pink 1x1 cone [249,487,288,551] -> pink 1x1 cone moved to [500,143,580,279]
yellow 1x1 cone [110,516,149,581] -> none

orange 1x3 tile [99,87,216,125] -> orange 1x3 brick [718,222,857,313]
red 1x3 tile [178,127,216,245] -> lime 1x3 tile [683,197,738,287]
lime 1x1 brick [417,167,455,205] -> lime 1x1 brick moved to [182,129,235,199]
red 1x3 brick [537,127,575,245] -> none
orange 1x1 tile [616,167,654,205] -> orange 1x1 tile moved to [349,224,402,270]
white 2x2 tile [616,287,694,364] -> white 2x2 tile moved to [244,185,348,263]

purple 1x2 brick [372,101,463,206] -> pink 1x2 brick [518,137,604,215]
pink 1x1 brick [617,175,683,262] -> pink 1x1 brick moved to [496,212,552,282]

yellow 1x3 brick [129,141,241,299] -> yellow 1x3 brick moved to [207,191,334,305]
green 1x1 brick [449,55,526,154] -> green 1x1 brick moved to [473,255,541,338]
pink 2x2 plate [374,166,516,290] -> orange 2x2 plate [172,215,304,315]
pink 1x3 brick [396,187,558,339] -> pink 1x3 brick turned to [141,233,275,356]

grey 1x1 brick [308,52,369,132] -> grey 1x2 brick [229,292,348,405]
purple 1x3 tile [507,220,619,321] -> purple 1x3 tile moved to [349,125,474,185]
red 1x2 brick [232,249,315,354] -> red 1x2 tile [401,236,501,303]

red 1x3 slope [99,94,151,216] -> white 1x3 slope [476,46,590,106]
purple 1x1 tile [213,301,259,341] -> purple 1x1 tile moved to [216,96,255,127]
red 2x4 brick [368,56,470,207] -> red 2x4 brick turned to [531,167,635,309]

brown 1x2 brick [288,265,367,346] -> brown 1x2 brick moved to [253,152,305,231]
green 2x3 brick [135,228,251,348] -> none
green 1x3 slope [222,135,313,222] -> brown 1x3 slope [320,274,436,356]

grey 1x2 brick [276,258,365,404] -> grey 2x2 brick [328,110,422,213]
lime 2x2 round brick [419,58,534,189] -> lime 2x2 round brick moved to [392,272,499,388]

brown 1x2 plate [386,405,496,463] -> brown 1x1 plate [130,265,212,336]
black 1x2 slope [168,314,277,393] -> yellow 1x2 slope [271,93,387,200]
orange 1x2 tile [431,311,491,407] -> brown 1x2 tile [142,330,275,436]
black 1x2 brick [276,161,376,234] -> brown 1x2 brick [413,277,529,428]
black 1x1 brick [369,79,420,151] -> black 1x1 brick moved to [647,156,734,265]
------------------------------------------------------------------------
:: Exercise brief ::
Where a line of the data above includes the string "black", pull it out.

:: Response to the task ::
black 1x2 slope [168,314,277,393] -> yellow 1x2 slope [271,93,387,200]
black 1x2 brick [276,161,376,234] -> brown 1x2 brick [413,277,529,428]
black 1x1 brick [369,79,420,151] -> black 1x1 brick moved to [647,156,734,265]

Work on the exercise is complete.